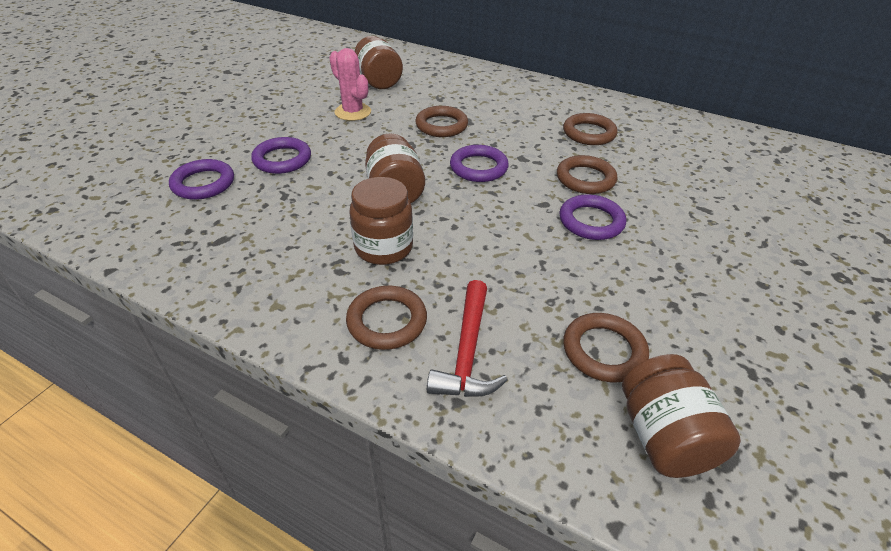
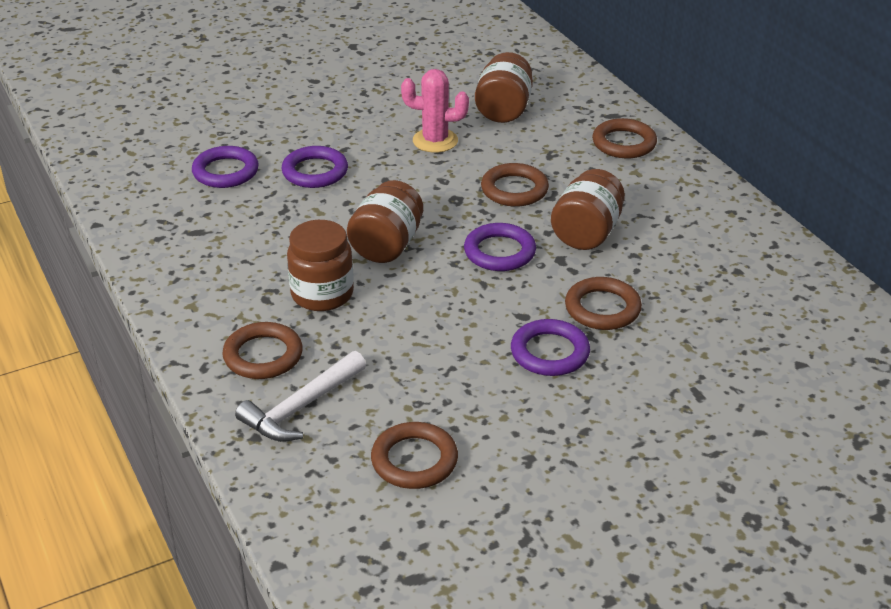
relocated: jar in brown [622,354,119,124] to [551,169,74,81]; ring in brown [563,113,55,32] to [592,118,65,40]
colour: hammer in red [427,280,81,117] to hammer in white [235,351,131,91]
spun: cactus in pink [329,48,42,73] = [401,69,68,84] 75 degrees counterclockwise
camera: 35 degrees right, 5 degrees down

→ **What the exercise asks**: The answer must be the lines from the one containing "spun: cactus in" to the final line of the data above, copied exactly, both included, with nothing added.

→ **Problem solution**:
spun: cactus in pink [329,48,42,73] = [401,69,68,84] 75 degrees counterclockwise
camera: 35 degrees right, 5 degrees down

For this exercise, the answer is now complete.